### Short task
Present each text line of the data below as an item in a numbered list, skipping blank lines and leaving out the pictures.

### Dataset records

......

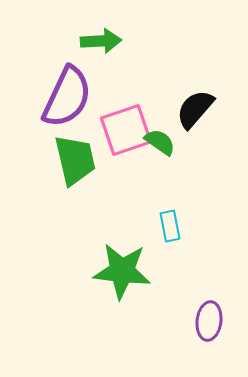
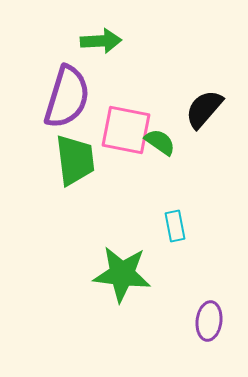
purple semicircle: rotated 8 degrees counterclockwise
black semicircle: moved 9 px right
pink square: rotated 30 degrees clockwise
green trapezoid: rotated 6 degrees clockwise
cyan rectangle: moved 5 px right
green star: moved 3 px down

......

### Solution to this task
1. purple semicircle: rotated 8 degrees counterclockwise
2. black semicircle: moved 9 px right
3. pink square: rotated 30 degrees clockwise
4. green trapezoid: rotated 6 degrees clockwise
5. cyan rectangle: moved 5 px right
6. green star: moved 3 px down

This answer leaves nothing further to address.